**Extracted entries:**
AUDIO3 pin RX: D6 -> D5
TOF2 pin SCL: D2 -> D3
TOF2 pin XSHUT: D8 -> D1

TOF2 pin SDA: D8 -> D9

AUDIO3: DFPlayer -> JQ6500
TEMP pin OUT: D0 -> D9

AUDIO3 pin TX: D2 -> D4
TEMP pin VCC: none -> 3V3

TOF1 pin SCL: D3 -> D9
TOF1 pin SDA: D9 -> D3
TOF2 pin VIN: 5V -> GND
--
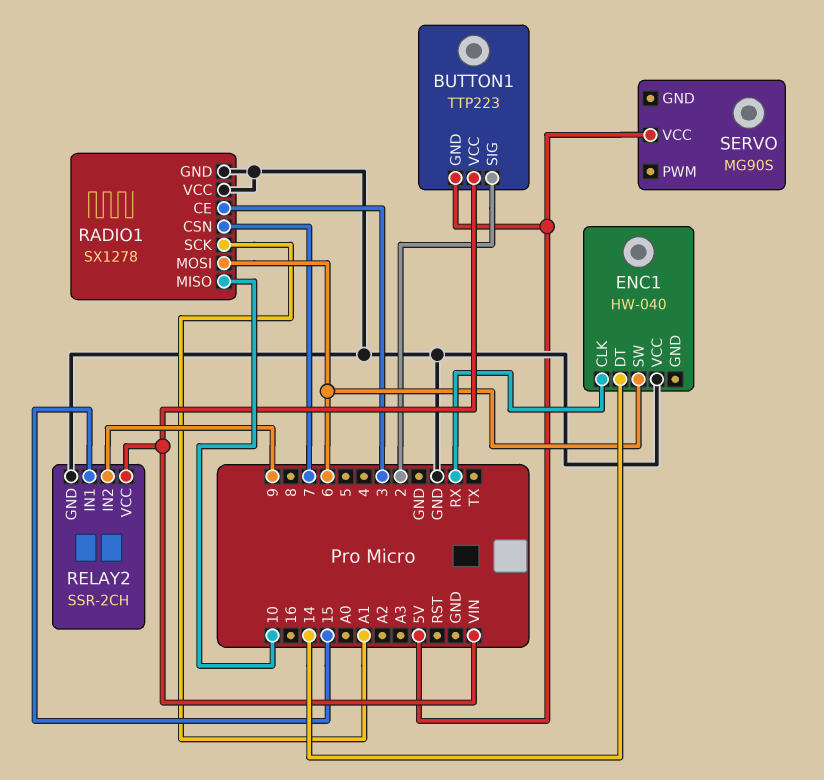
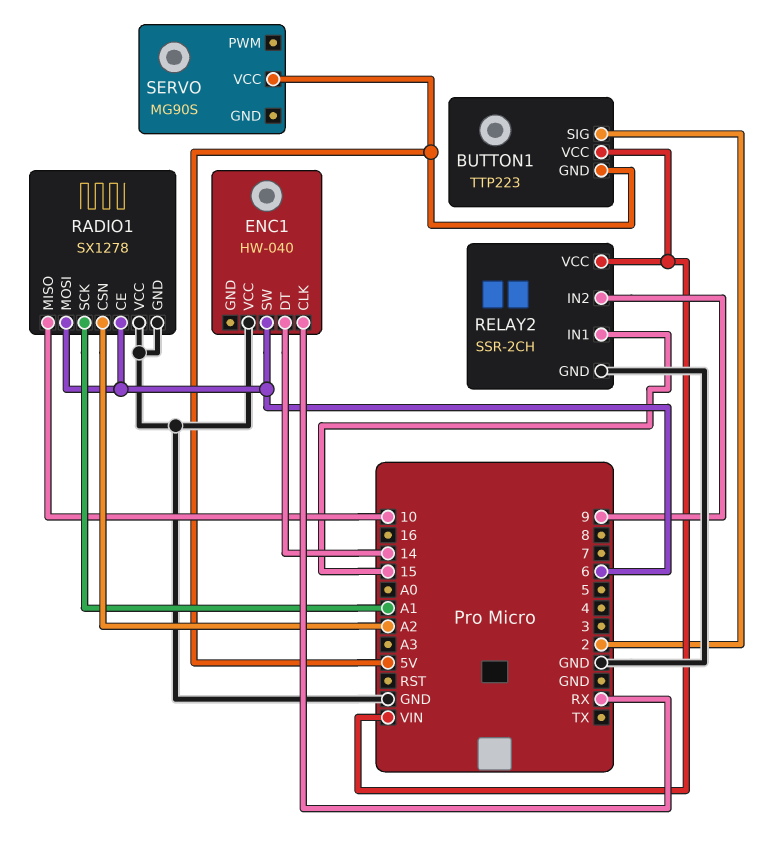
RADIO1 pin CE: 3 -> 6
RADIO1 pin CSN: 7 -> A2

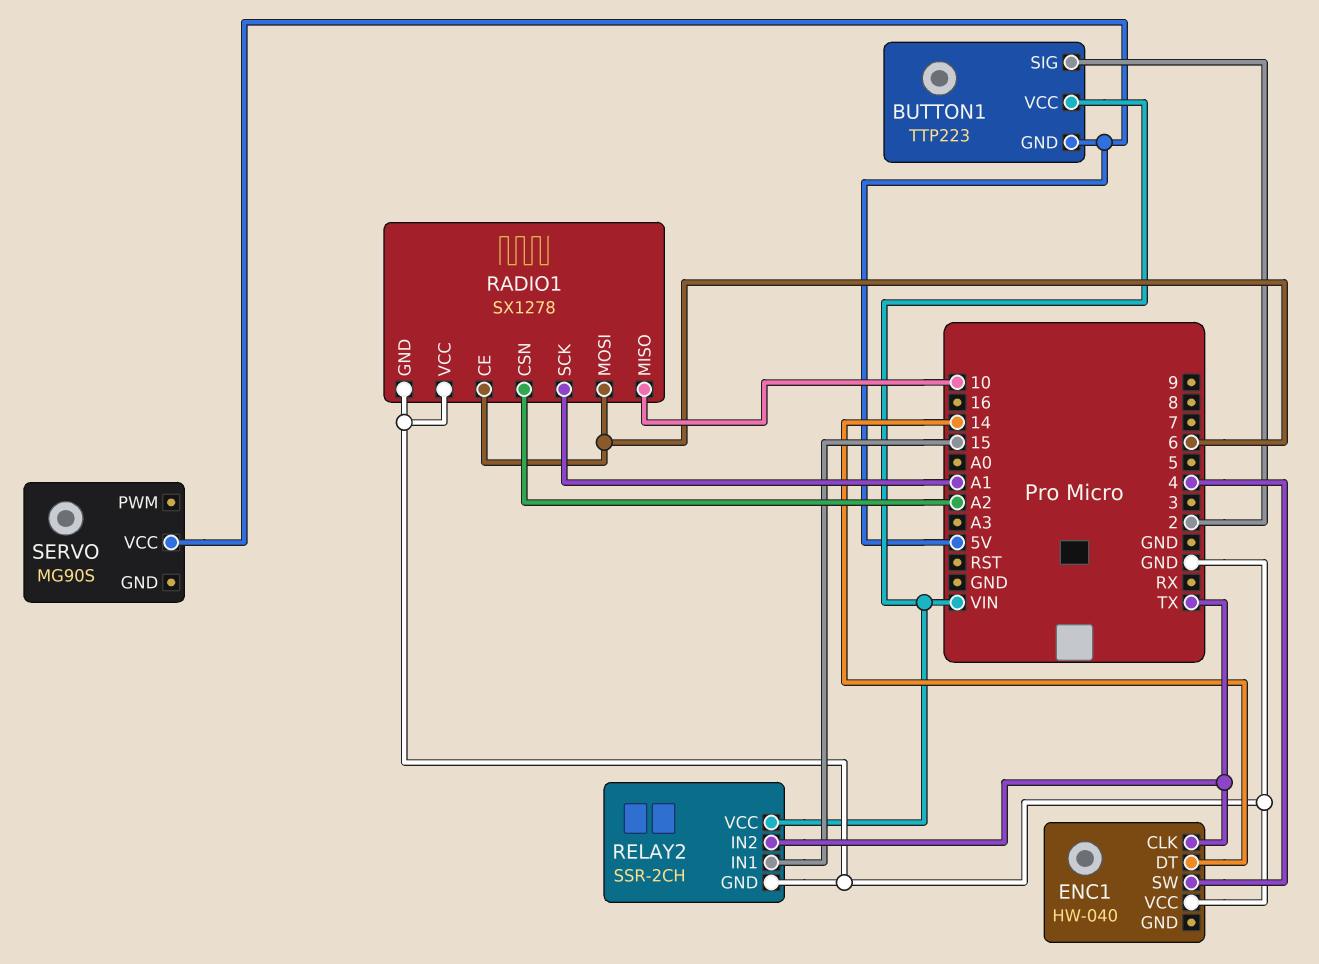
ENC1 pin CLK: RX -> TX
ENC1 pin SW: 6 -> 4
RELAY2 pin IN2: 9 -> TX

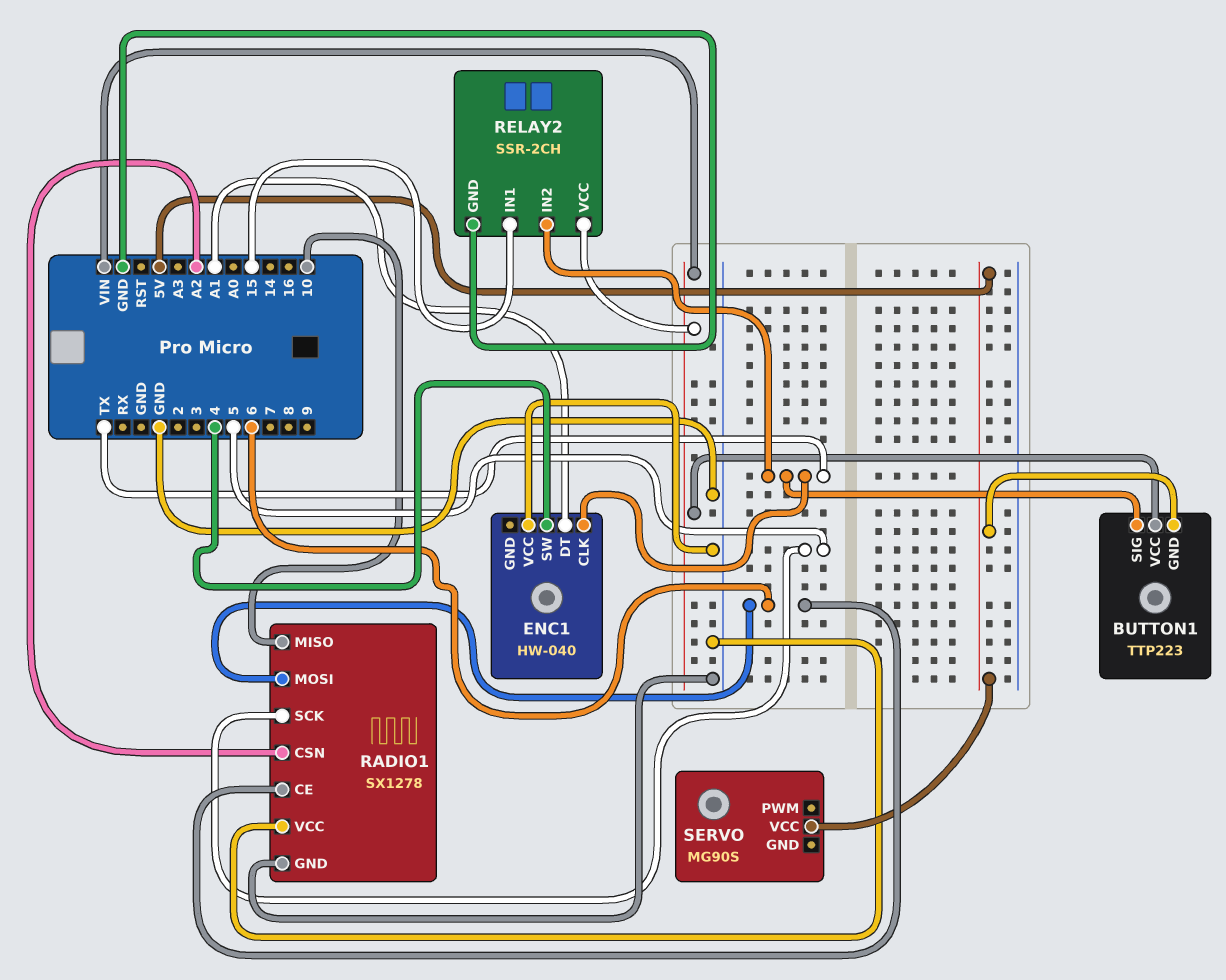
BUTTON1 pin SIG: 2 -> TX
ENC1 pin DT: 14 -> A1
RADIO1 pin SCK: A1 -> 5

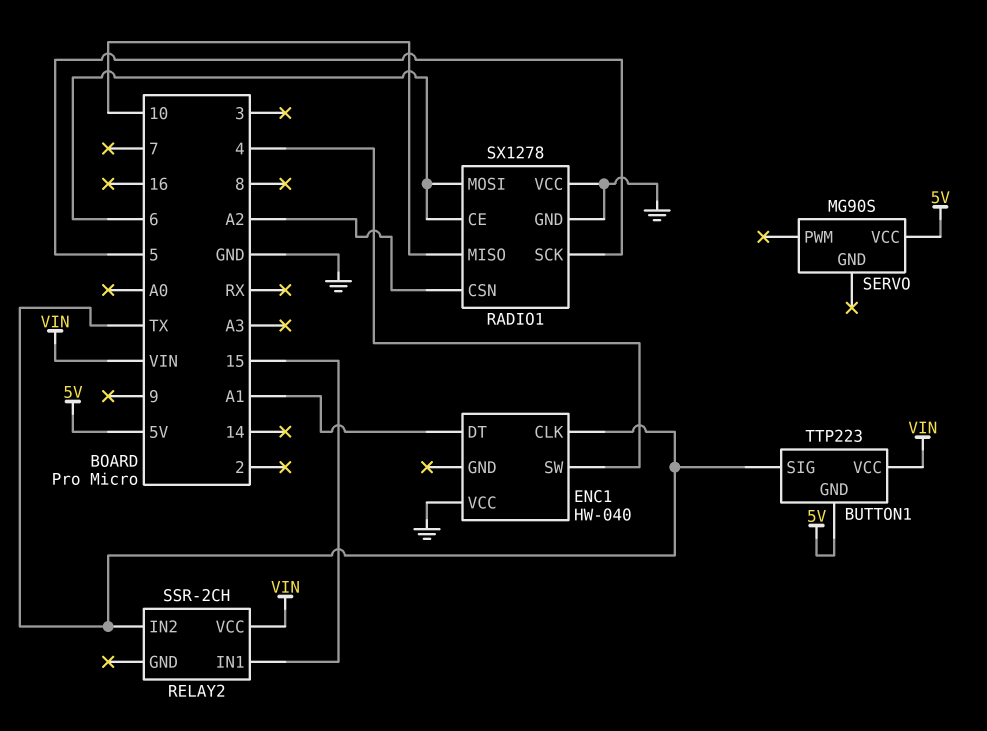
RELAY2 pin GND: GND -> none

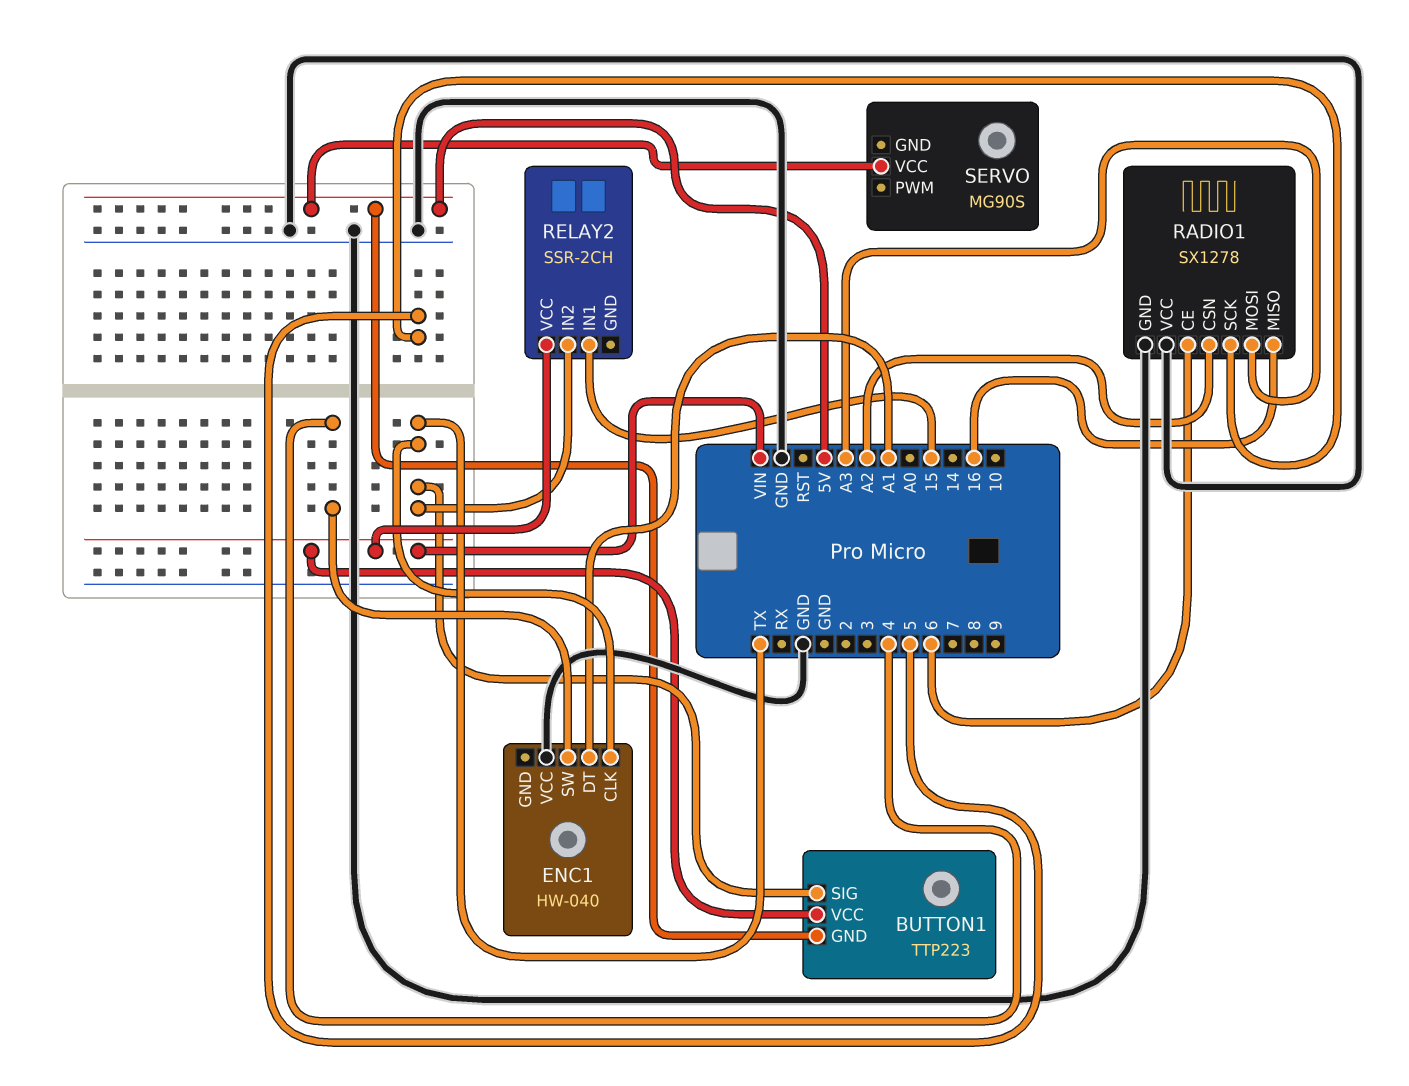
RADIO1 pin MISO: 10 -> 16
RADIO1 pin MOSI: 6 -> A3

**Task brief:** The exercise is to copy out every line above that has the word "none" in it.

**Response box:**
TEMP pin VCC: none -> 3V3
RELAY2 pin GND: GND -> none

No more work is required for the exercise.